#### Dataset extract

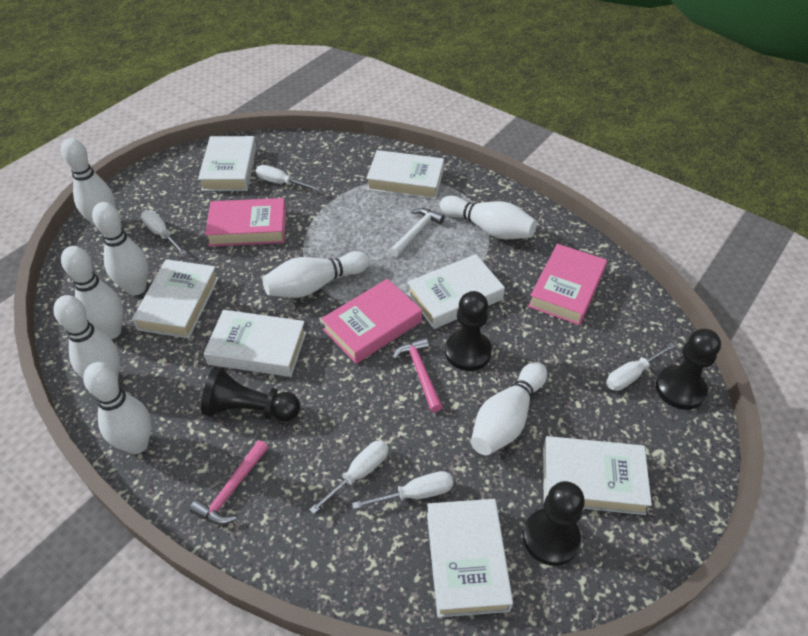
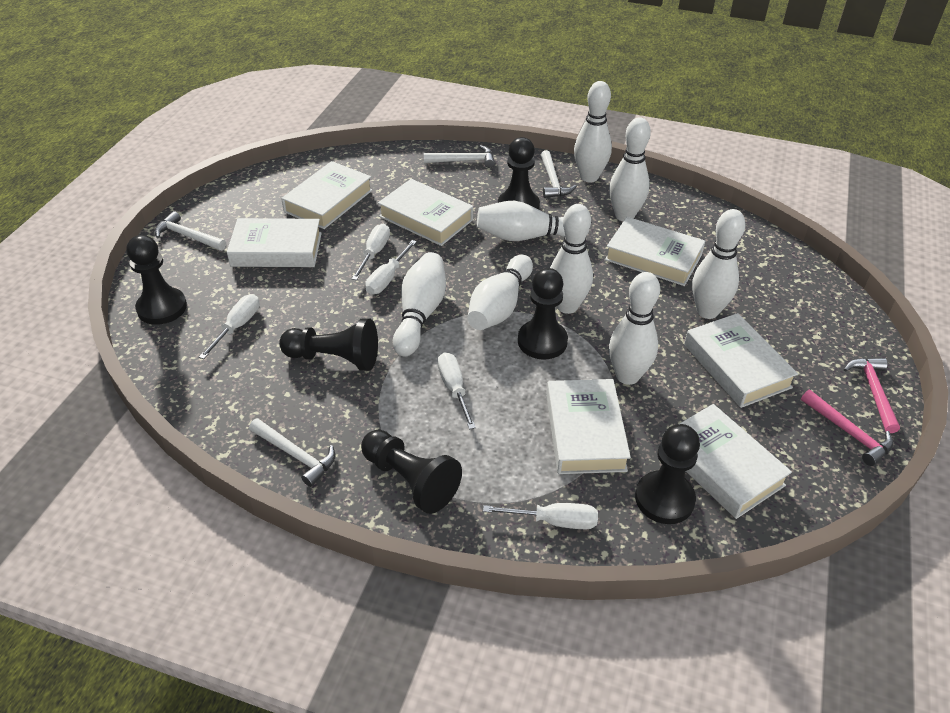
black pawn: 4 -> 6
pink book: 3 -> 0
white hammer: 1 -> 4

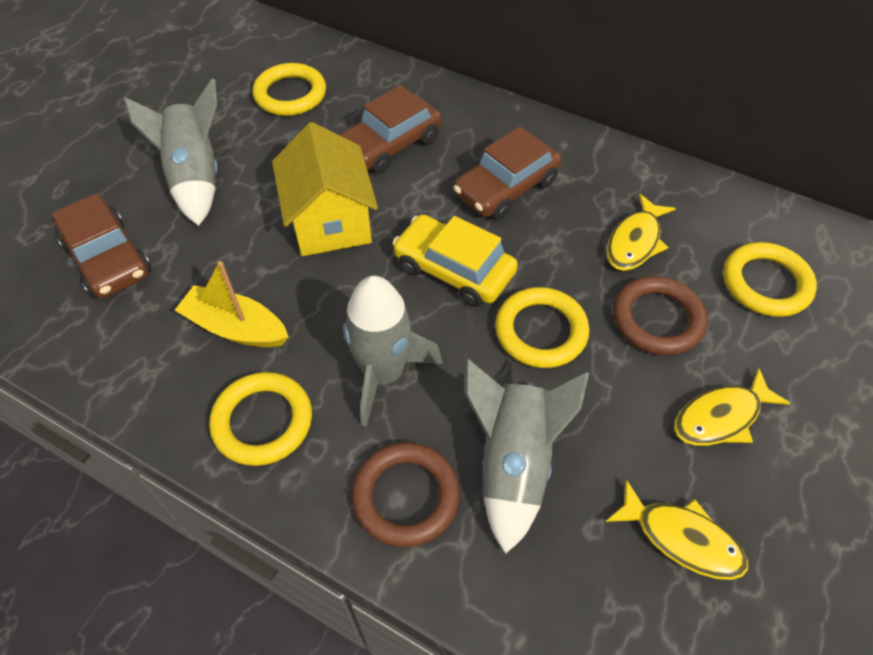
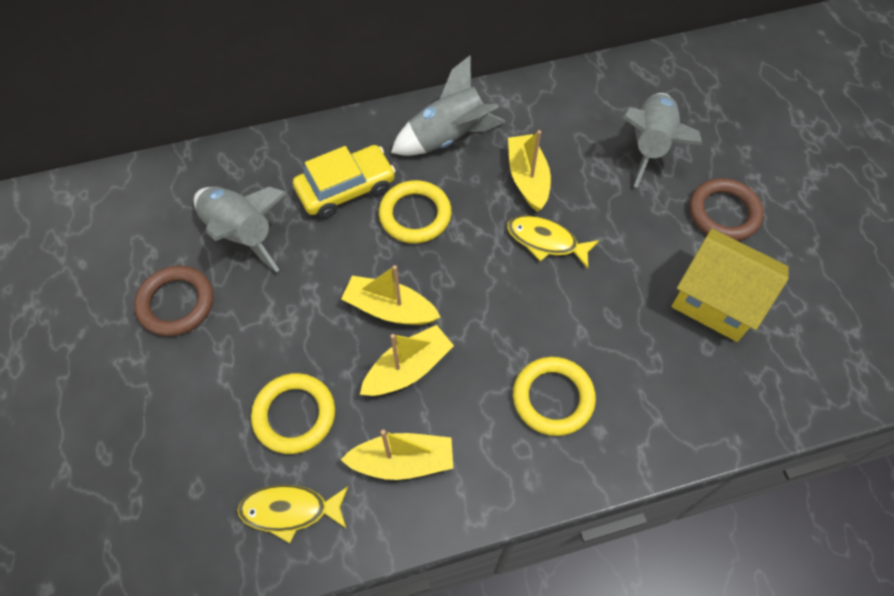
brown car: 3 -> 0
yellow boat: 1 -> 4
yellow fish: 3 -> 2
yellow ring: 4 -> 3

#### Exercise
Take every line above where "yellow" appears and copy it.

#### Your solution
yellow boat: 1 -> 4
yellow fish: 3 -> 2
yellow ring: 4 -> 3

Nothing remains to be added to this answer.